**PROVIDED RECORDS**
━━━━━━━━━━━━━━━━━━━━
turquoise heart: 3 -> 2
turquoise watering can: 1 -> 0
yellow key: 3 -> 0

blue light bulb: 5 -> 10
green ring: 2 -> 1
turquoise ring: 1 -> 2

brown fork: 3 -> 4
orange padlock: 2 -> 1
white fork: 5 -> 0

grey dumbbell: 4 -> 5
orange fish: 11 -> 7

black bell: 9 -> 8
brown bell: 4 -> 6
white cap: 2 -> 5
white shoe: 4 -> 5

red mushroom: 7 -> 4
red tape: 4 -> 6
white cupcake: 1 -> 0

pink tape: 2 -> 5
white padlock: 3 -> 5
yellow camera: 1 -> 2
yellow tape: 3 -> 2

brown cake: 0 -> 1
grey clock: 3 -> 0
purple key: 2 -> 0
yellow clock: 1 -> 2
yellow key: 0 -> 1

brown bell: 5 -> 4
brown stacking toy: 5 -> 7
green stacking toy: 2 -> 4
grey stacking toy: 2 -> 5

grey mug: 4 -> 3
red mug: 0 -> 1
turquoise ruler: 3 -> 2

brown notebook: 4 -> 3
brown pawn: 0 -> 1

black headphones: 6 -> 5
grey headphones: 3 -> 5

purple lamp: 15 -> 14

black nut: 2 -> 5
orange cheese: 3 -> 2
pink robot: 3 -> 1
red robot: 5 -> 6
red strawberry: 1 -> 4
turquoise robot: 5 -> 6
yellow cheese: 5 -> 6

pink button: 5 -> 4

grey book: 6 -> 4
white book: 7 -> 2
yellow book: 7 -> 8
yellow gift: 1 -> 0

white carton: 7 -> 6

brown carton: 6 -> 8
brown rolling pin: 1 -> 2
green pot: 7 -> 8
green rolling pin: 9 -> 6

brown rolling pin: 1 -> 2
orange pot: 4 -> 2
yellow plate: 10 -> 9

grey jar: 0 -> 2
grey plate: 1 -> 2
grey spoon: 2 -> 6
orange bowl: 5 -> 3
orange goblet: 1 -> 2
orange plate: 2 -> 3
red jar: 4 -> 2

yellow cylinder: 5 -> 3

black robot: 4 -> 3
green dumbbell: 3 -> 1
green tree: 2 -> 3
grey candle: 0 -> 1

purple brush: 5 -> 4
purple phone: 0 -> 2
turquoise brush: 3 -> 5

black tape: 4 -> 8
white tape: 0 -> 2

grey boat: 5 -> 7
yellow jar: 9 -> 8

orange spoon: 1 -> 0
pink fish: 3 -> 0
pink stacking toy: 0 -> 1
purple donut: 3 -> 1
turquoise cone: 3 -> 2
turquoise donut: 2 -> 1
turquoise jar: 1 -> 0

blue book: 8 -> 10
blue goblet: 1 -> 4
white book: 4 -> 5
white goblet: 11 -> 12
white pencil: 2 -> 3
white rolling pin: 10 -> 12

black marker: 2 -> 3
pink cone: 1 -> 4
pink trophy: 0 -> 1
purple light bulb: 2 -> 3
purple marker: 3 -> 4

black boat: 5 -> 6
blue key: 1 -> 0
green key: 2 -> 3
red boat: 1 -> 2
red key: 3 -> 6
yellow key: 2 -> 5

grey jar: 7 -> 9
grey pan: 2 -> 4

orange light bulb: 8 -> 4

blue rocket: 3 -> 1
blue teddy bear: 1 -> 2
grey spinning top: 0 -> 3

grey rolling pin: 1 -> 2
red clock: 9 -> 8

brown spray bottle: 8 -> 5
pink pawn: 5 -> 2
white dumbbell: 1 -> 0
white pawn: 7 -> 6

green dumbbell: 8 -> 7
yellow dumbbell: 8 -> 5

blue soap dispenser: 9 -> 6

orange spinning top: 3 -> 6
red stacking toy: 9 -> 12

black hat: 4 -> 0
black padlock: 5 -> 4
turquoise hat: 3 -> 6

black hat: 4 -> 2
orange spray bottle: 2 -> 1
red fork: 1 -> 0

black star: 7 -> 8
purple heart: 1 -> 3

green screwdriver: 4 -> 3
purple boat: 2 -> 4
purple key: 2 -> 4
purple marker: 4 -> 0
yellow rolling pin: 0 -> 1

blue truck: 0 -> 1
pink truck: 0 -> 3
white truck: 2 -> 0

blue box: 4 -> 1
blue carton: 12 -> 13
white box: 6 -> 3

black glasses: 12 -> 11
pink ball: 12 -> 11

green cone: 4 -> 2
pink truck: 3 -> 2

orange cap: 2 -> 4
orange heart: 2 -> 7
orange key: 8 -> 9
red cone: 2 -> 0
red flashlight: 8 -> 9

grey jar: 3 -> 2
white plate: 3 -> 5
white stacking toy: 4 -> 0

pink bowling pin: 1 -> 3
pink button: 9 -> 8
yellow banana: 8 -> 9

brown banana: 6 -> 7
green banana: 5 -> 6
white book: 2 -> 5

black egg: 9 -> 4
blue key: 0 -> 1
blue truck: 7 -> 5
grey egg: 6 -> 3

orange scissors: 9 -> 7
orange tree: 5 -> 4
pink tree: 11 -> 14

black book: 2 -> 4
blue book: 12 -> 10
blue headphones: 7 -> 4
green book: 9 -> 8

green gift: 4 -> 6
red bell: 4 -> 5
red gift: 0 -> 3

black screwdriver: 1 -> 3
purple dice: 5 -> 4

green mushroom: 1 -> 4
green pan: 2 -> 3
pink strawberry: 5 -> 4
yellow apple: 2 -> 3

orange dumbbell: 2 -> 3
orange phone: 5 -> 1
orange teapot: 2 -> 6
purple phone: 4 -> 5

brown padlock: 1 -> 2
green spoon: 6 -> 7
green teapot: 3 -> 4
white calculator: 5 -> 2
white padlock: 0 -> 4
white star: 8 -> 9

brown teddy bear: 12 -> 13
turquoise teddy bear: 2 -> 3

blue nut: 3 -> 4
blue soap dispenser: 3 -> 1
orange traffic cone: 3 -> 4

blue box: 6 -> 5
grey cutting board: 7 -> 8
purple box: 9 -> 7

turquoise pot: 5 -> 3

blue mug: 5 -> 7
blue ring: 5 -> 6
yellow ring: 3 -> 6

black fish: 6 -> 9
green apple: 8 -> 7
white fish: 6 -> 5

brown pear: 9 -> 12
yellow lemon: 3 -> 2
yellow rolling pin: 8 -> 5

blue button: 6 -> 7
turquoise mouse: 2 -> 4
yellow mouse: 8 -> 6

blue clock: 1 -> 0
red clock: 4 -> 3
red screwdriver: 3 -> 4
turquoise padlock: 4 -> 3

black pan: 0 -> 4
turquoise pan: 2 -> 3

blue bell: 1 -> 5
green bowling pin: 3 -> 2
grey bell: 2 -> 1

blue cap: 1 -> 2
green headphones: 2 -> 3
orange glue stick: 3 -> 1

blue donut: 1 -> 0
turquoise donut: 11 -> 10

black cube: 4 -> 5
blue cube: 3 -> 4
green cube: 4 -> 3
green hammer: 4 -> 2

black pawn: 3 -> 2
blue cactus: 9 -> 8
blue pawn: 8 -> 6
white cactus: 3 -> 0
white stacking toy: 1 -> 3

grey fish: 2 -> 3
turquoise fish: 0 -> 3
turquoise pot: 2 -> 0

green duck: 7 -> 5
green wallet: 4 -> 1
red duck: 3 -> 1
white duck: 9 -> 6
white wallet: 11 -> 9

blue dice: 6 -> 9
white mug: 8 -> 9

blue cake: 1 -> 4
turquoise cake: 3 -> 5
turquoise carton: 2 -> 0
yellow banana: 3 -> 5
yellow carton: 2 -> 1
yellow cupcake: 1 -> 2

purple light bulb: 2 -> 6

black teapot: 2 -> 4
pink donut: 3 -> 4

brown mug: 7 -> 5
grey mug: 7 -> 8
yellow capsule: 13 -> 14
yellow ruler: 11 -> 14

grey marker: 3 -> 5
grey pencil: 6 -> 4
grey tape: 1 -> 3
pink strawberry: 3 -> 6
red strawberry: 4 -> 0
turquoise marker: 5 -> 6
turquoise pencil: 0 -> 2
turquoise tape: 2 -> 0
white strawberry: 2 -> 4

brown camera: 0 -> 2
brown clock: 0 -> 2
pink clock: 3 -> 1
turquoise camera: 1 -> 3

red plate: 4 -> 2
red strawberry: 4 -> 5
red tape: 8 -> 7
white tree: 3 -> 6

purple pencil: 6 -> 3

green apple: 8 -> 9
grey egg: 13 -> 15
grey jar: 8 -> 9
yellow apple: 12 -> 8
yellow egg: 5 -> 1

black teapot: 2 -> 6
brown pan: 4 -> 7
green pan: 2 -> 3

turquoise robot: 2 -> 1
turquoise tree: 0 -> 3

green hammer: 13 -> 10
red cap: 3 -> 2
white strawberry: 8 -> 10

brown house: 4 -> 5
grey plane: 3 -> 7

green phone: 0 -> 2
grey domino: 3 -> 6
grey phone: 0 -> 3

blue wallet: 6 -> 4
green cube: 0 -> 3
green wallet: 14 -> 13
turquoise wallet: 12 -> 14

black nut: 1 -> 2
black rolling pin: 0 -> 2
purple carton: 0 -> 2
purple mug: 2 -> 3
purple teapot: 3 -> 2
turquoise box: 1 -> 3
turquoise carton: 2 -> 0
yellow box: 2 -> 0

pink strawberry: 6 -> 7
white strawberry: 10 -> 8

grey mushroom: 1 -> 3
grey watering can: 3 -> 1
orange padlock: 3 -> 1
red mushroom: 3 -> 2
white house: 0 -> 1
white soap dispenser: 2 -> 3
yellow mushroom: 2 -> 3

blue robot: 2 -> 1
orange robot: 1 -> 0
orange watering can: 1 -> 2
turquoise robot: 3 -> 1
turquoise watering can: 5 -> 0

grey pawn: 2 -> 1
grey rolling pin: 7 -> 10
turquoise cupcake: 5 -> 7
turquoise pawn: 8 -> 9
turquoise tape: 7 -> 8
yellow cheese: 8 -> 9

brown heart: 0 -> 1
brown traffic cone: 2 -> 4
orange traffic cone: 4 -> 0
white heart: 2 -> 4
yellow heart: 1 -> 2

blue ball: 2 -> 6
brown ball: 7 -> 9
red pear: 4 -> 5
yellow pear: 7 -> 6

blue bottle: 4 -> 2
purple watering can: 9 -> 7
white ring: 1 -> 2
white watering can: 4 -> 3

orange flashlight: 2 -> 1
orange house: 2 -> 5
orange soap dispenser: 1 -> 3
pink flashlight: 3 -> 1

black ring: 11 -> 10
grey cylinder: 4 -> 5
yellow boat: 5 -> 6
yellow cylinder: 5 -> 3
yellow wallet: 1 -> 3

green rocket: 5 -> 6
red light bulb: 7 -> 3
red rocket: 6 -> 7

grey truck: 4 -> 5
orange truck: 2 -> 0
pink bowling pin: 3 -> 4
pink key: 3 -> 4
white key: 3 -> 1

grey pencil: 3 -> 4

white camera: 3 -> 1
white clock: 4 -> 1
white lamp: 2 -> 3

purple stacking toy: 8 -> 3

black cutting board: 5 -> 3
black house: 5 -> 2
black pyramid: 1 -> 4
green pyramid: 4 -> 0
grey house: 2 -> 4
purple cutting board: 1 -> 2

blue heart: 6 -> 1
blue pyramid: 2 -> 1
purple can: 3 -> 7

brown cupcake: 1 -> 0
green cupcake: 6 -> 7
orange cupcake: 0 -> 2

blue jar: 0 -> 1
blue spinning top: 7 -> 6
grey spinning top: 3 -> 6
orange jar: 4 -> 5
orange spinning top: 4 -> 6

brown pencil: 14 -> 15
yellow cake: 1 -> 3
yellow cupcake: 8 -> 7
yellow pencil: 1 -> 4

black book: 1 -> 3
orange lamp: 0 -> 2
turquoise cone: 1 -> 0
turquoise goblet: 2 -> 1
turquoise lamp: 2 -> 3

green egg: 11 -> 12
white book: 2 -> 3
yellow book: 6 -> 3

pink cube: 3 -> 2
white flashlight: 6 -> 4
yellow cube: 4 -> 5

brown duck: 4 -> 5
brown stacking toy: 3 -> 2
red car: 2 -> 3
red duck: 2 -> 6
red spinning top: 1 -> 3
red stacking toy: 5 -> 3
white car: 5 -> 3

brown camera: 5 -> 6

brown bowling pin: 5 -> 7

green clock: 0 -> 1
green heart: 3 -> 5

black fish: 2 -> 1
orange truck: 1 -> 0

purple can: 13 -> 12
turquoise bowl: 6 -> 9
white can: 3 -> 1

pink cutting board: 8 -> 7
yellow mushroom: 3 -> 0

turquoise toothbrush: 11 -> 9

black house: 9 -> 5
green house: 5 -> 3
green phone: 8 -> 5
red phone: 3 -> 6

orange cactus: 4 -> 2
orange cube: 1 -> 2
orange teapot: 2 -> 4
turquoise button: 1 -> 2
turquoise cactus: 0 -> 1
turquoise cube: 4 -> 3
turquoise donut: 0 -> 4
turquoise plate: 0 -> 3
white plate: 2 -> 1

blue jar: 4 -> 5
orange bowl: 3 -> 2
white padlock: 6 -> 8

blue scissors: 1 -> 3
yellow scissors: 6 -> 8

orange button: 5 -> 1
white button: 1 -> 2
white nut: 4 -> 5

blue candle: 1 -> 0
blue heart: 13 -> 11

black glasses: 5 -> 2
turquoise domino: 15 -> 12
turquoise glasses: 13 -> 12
━━━━━━━━━━━━━━━━━━━━
**PROBLEM**
Everything from the first line of the records through the line containing "turquoise cone: 3 -> 2" is to be set down exactly, while later lines are left out.

**RESULT BELOW**
turquoise heart: 3 -> 2
turquoise watering can: 1 -> 0
yellow key: 3 -> 0

blue light bulb: 5 -> 10
green ring: 2 -> 1
turquoise ring: 1 -> 2

brown fork: 3 -> 4
orange padlock: 2 -> 1
white fork: 5 -> 0

grey dumbbell: 4 -> 5
orange fish: 11 -> 7

black bell: 9 -> 8
brown bell: 4 -> 6
white cap: 2 -> 5
white shoe: 4 -> 5

red mushroom: 7 -> 4
red tape: 4 -> 6
white cupcake: 1 -> 0

pink tape: 2 -> 5
white padlock: 3 -> 5
yellow camera: 1 -> 2
yellow tape: 3 -> 2

brown cake: 0 -> 1
grey clock: 3 -> 0
purple key: 2 -> 0
yellow clock: 1 -> 2
yellow key: 0 -> 1

brown bell: 5 -> 4
brown stacking toy: 5 -> 7
green stacking toy: 2 -> 4
grey stacking toy: 2 -> 5

grey mug: 4 -> 3
red mug: 0 -> 1
turquoise ruler: 3 -> 2

brown notebook: 4 -> 3
brown pawn: 0 -> 1

black headphones: 6 -> 5
grey headphones: 3 -> 5

purple lamp: 15 -> 14

black nut: 2 -> 5
orange cheese: 3 -> 2
pink robot: 3 -> 1
red robot: 5 -> 6
red strawberry: 1 -> 4
turquoise robot: 5 -> 6
yellow cheese: 5 -> 6

pink button: 5 -> 4

grey book: 6 -> 4
white book: 7 -> 2
yellow book: 7 -> 8
yellow gift: 1 -> 0

white carton: 7 -> 6

brown carton: 6 -> 8
brown rolling pin: 1 -> 2
green pot: 7 -> 8
green rolling pin: 9 -> 6

brown rolling pin: 1 -> 2
orange pot: 4 -> 2
yellow plate: 10 -> 9

grey jar: 0 -> 2
grey plate: 1 -> 2
grey spoon: 2 -> 6
orange bowl: 5 -> 3
orange goblet: 1 -> 2
orange plate: 2 -> 3
red jar: 4 -> 2

yellow cylinder: 5 -> 3

black robot: 4 -> 3
green dumbbell: 3 -> 1
green tree: 2 -> 3
grey candle: 0 -> 1

purple brush: 5 -> 4
purple phone: 0 -> 2
turquoise brush: 3 -> 5

black tape: 4 -> 8
white tape: 0 -> 2

grey boat: 5 -> 7
yellow jar: 9 -> 8

orange spoon: 1 -> 0
pink fish: 3 -> 0
pink stacking toy: 0 -> 1
purple donut: 3 -> 1
turquoise cone: 3 -> 2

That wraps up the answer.